(Stored data entries)
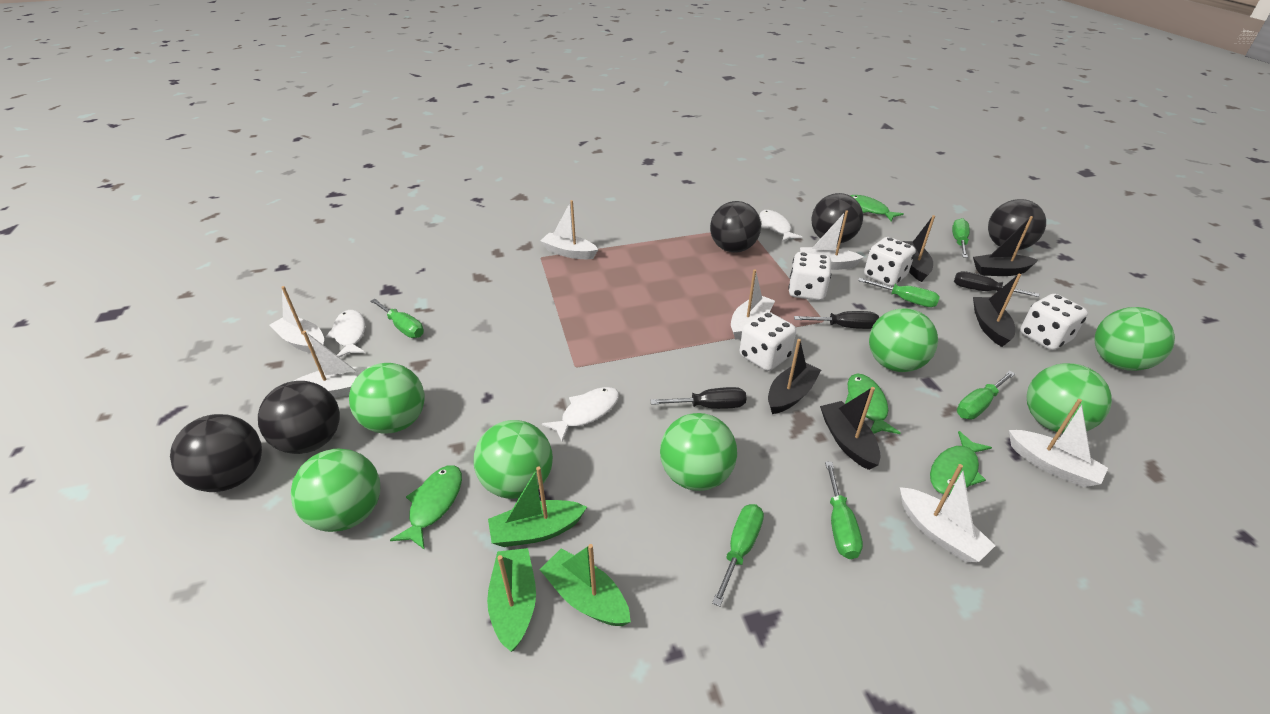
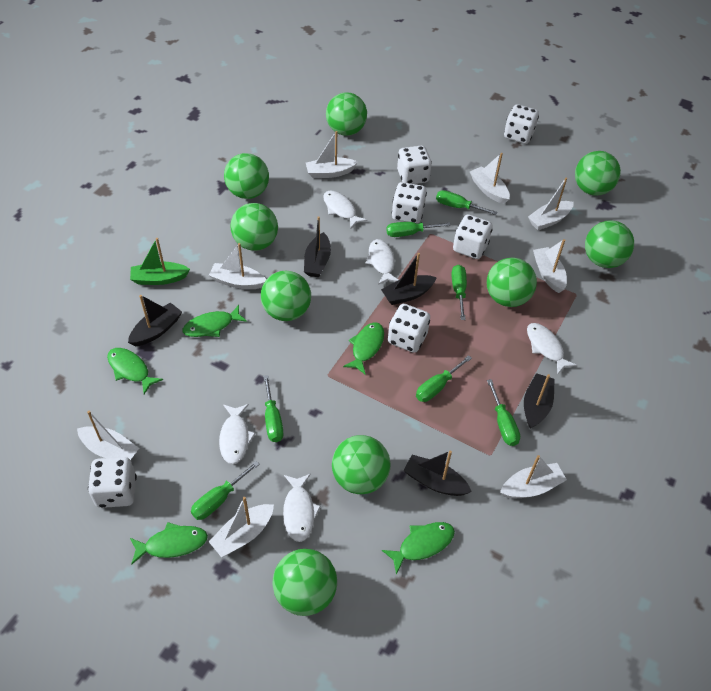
black ball: 5 -> 0
black screwdriver: 3 -> 0
green ball: 7 -> 9
green boat: 3 -> 1
green fish: 4 -> 5
green screwdriver: 6 -> 7
white boat: 7 -> 8
white dice: 4 -> 6
white fish: 3 -> 5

**EXERCISE GOAL:** The output is the records exactly as they read, with no pictures in it.

**TASK RESPONSE:**
black ball: 5 -> 0
black screwdriver: 3 -> 0
green ball: 7 -> 9
green boat: 3 -> 1
green fish: 4 -> 5
green screwdriver: 6 -> 7
white boat: 7 -> 8
white dice: 4 -> 6
white fish: 3 -> 5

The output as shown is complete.